WORK TO COMPLETE —
Print every line below that comes at or after the line containing "CN6 pin 1: N19 -> N8", exactly as written.
[[ RECORDS TO PROCESS, beginning ]]
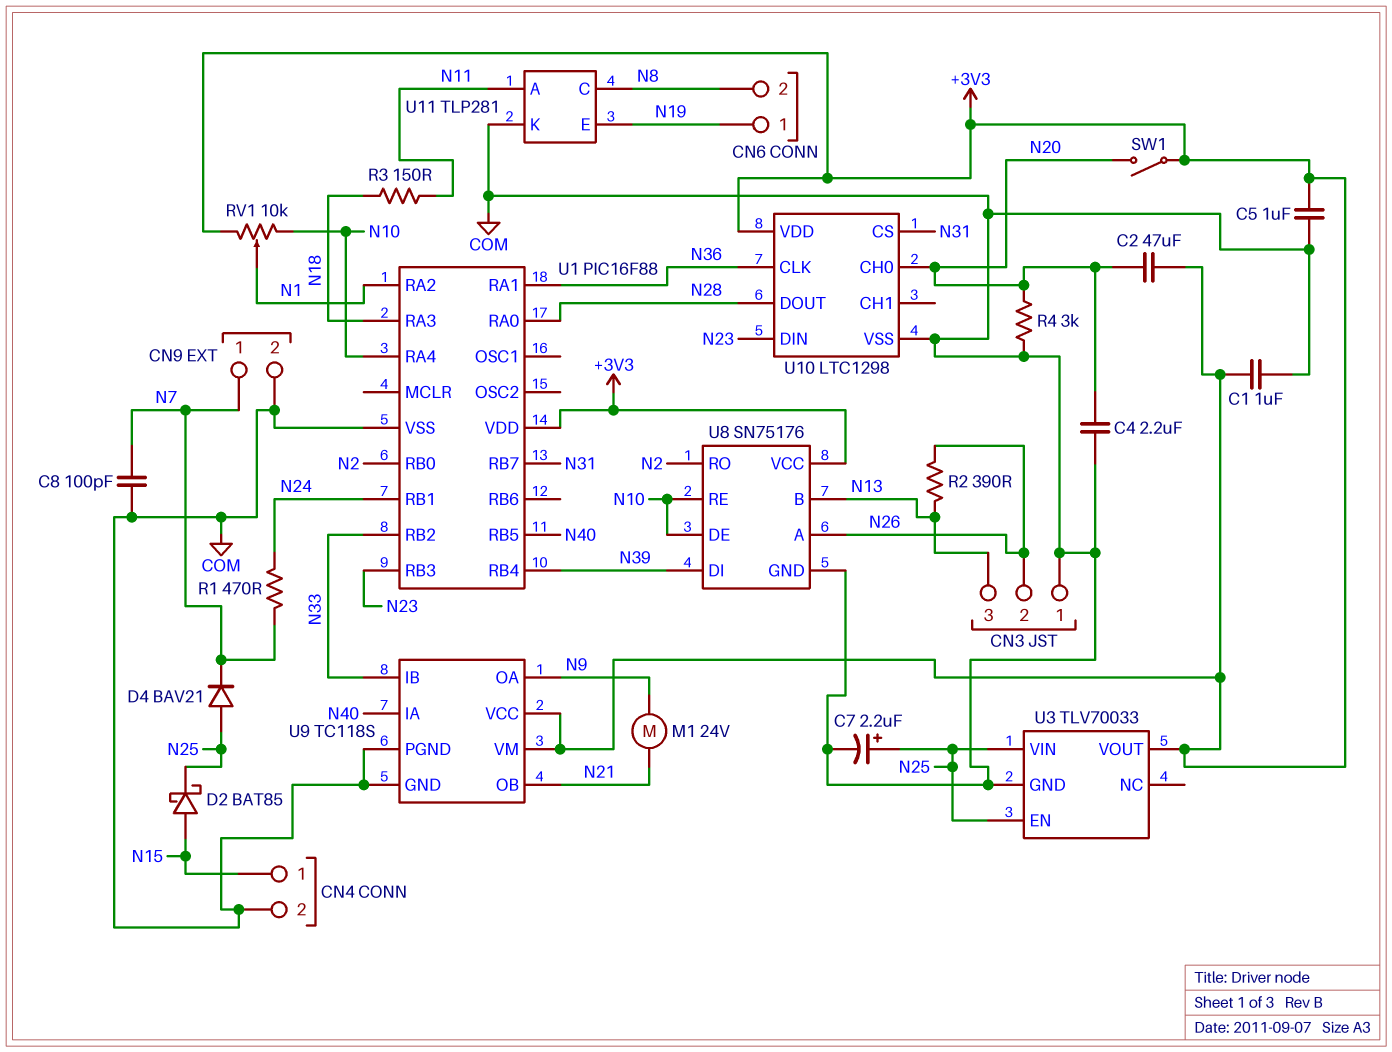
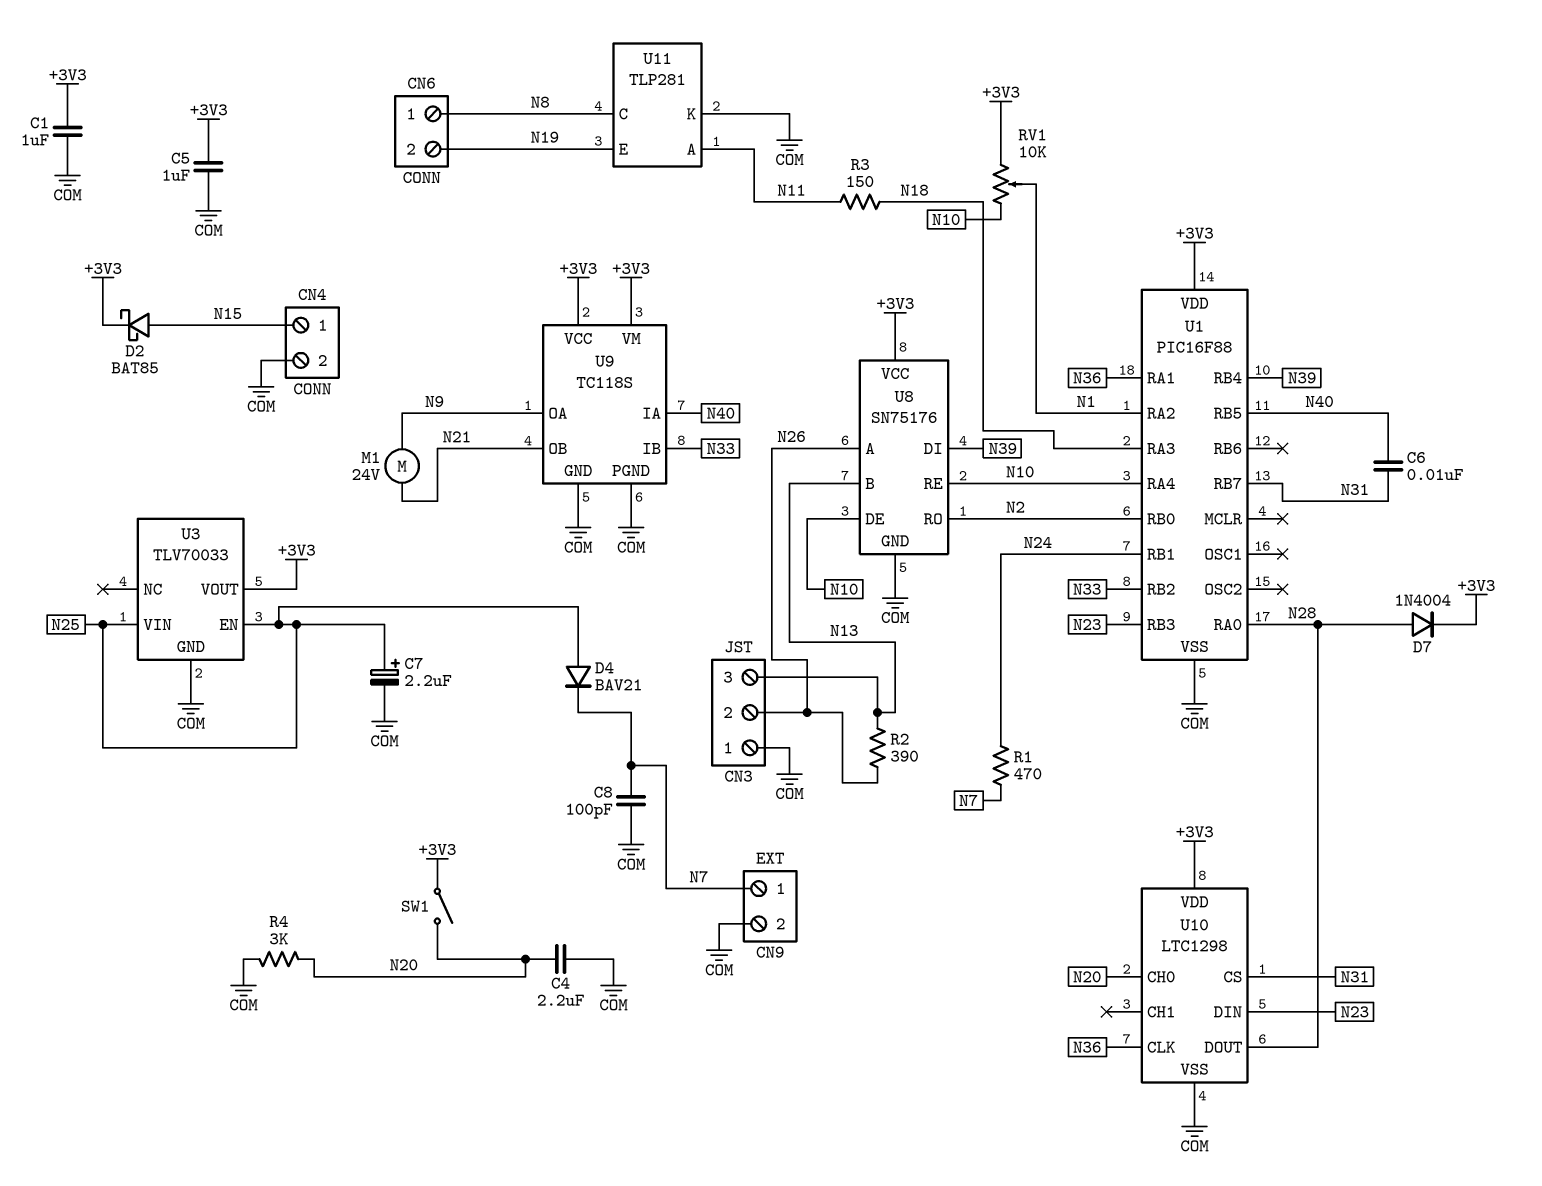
C2: 47uF (+3V3, N20) -> none
C6: none -> 10nF (N31, N40)
CN6 pin 1: N19 -> N8
CN6 pin 2: N8 -> N19
D2: schottky BAT85 (A N15, K N25) -> schottky BAT85 (A N15, K +3V3)
D7: none -> diode 1N4004 (A N28, K +3V3)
[[ RECORDS TO PROCESS, end ]]
YOUR SOLUTION —
CN6 pin 1: N19 -> N8
CN6 pin 2: N8 -> N19
D2: schottky BAT85 (A N15, K N25) -> schottky BAT85 (A N15, K +3V3)
D7: none -> diode 1N4004 (A N28, K +3V3)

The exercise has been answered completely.